Give a single number in reply. It is the count of lines below that contain the string "fork".

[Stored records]
-=-=-

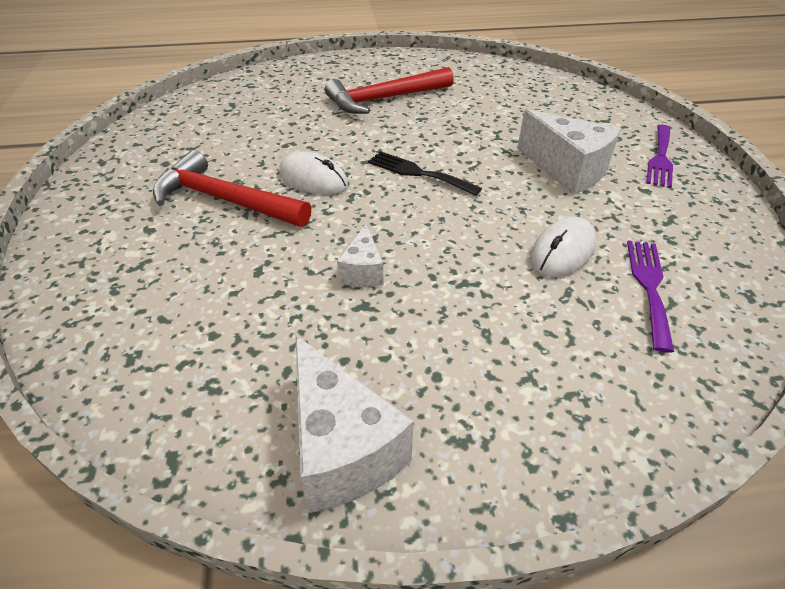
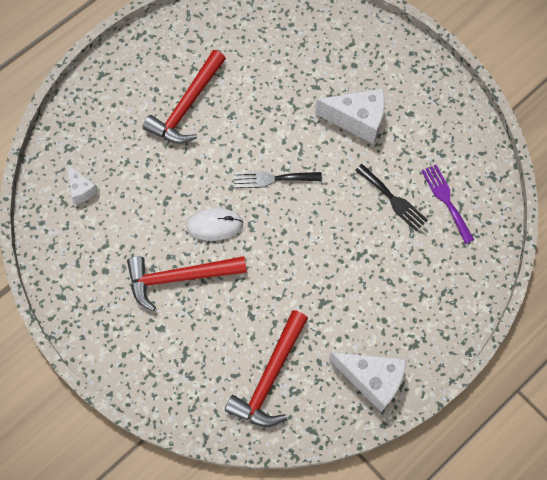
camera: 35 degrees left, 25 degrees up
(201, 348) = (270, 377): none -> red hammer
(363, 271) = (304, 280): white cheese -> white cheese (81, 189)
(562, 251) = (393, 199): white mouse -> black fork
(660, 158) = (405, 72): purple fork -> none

-=-=-

ANSWER BOX: 2